Task prompt | The answer is to consist only of an exact retyping of the lines from the one containing "POT3 pin SIG: 2 -> A3" to the end of the entries, without pictures.

Dataset content |

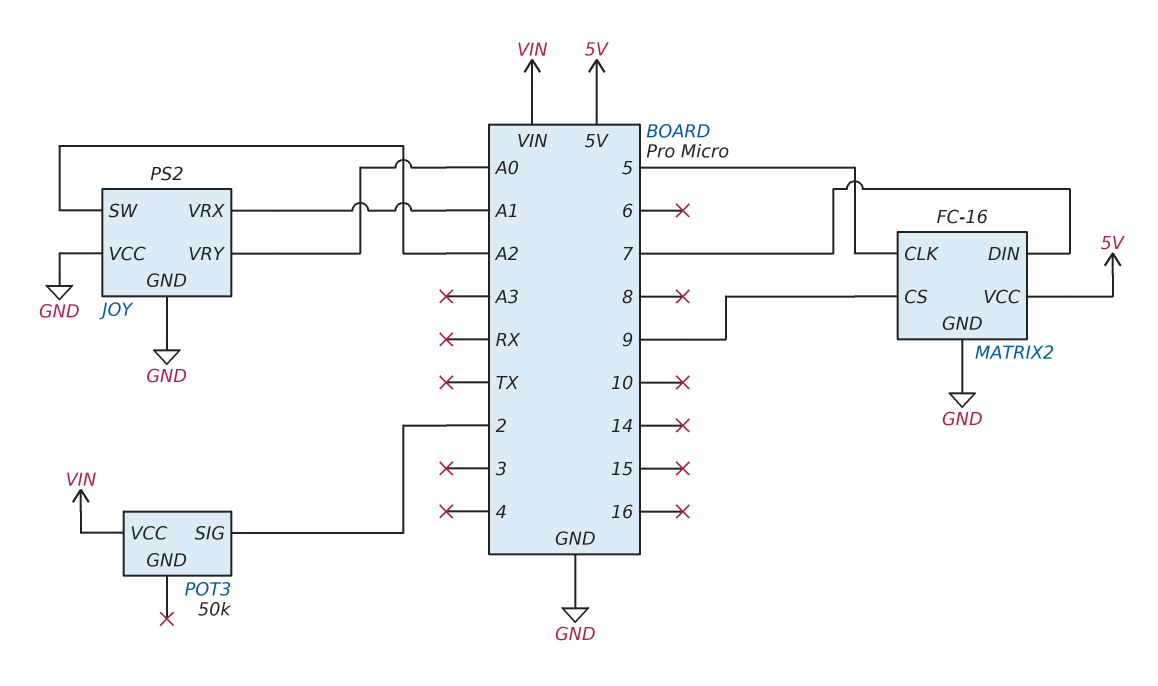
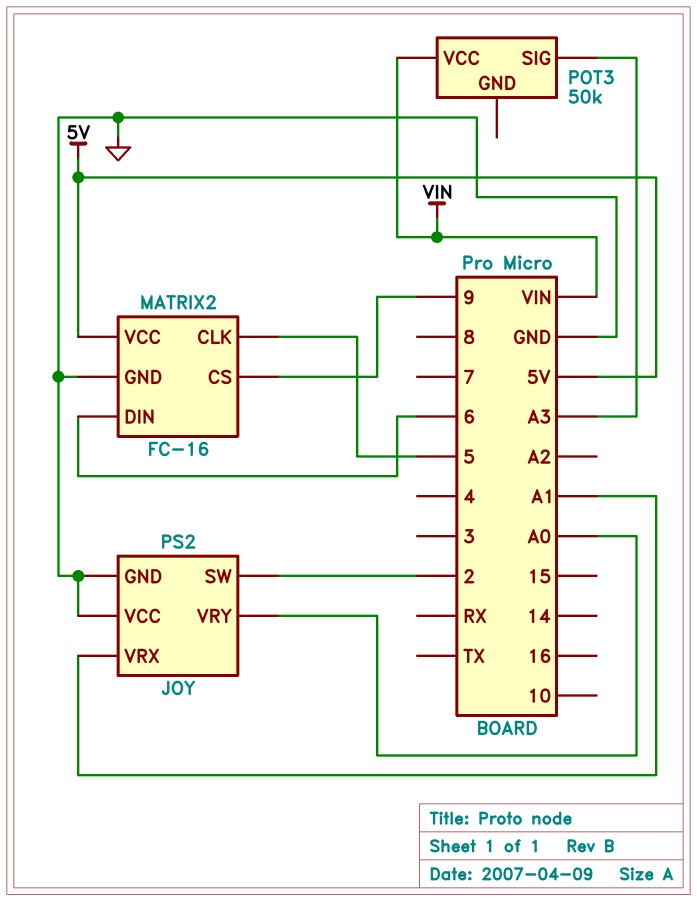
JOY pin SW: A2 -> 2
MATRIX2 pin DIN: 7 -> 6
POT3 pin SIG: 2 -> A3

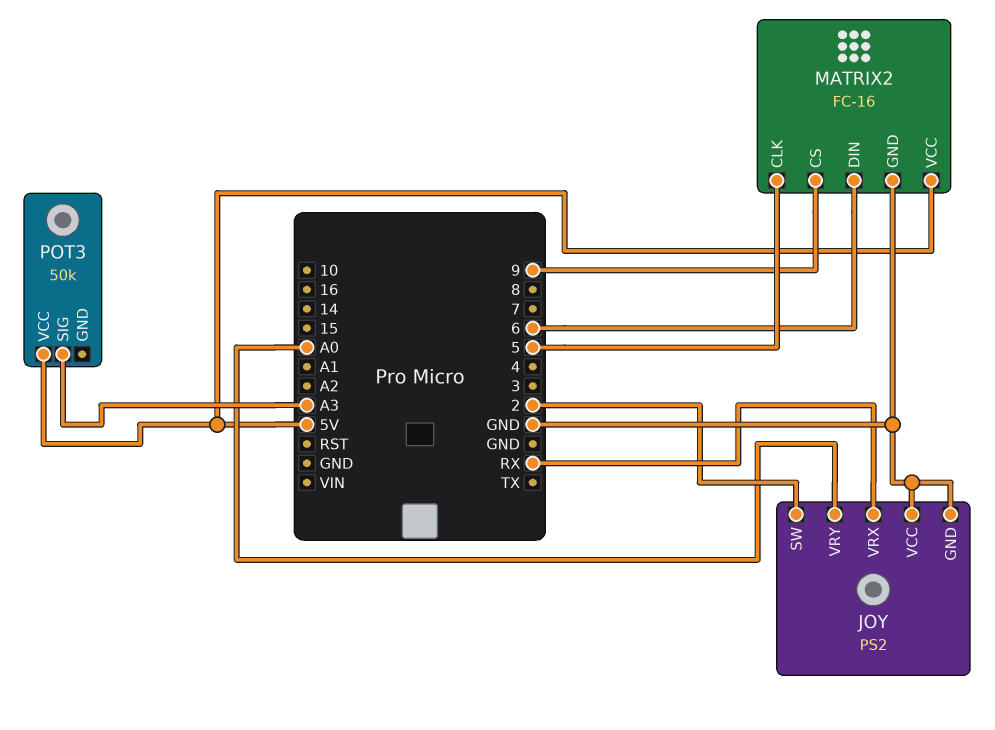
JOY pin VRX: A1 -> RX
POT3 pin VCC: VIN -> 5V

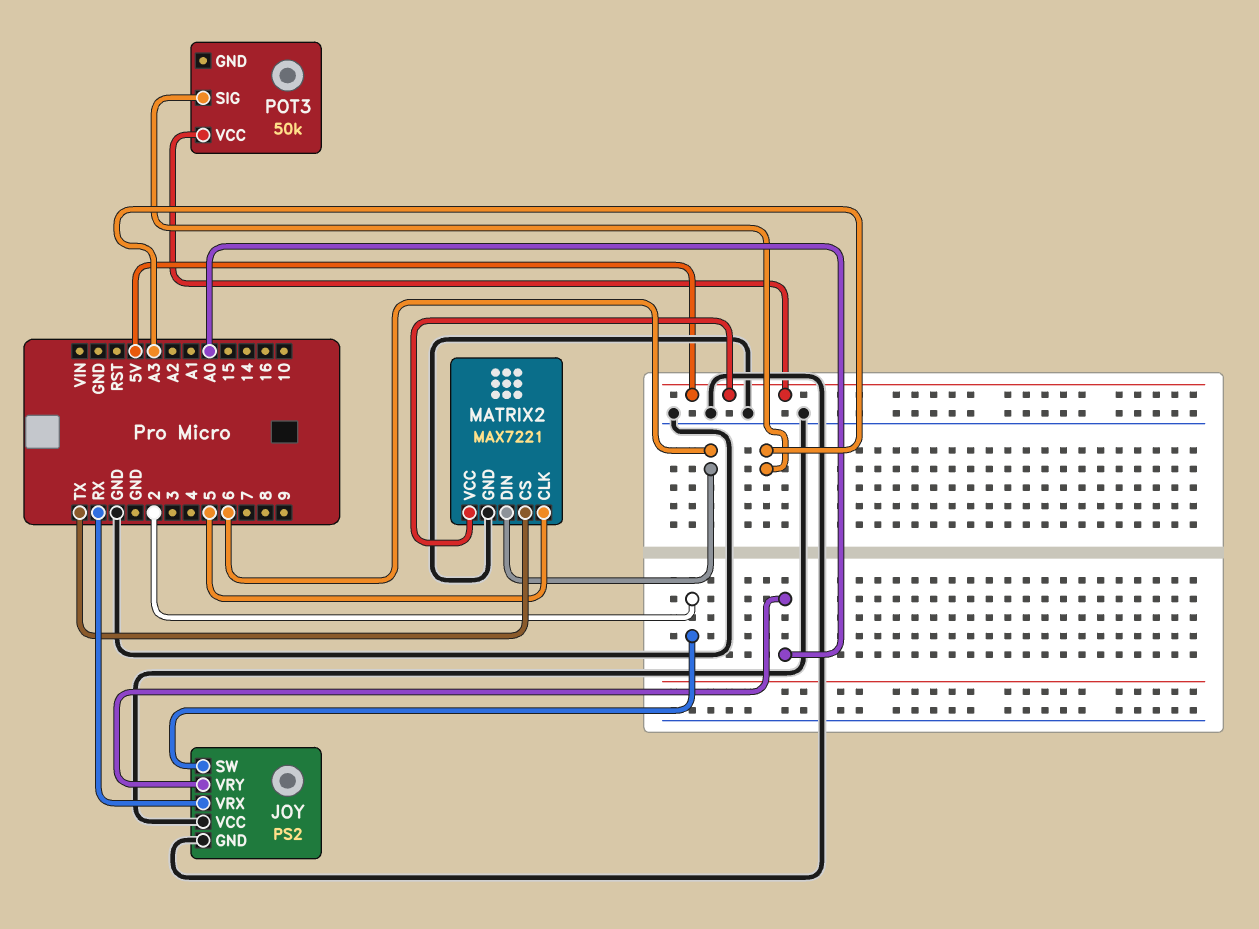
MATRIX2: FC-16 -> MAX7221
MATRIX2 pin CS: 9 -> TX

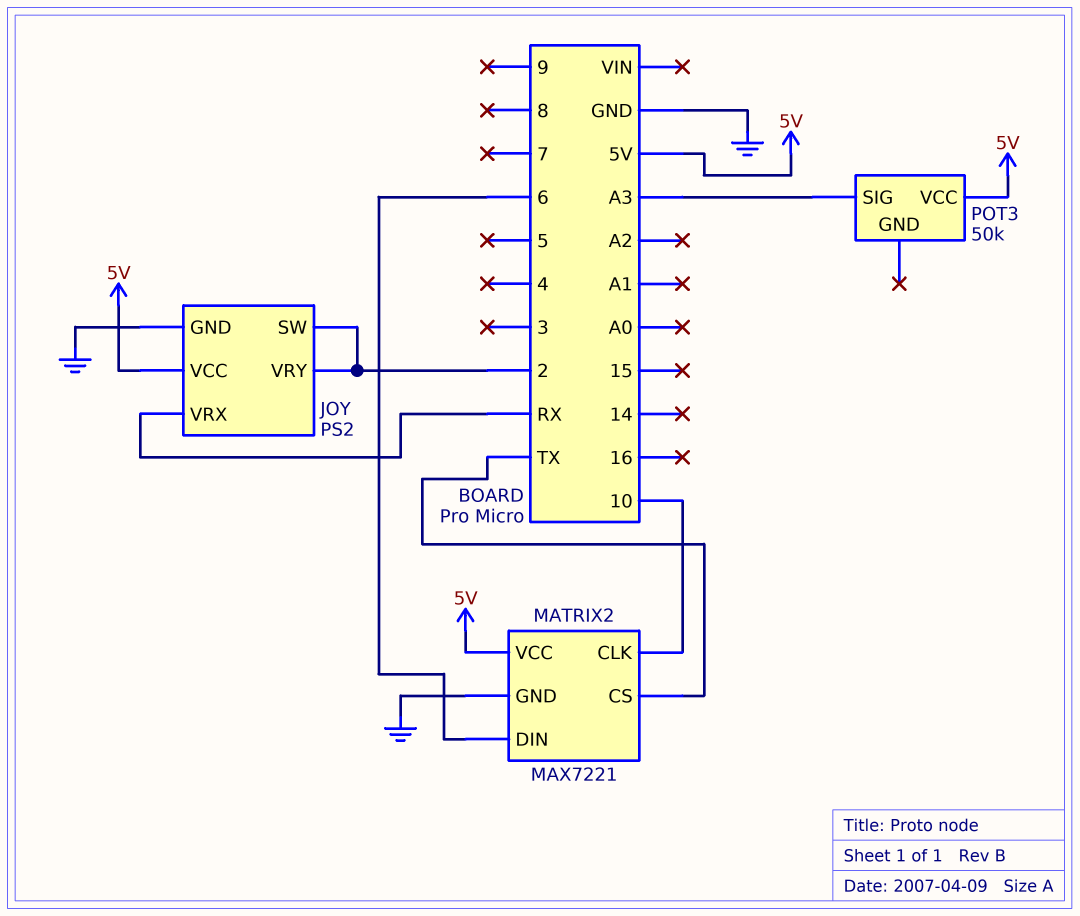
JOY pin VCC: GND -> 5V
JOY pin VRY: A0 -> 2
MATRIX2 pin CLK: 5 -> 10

Completed exercise |
POT3 pin SIG: 2 -> A3

JOY pin VRX: A1 -> RX
POT3 pin VCC: VIN -> 5V

MATRIX2: FC-16 -> MAX7221
MATRIX2 pin CS: 9 -> TX

JOY pin VCC: GND -> 5V
JOY pin VRY: A0 -> 2
MATRIX2 pin CLK: 5 -> 10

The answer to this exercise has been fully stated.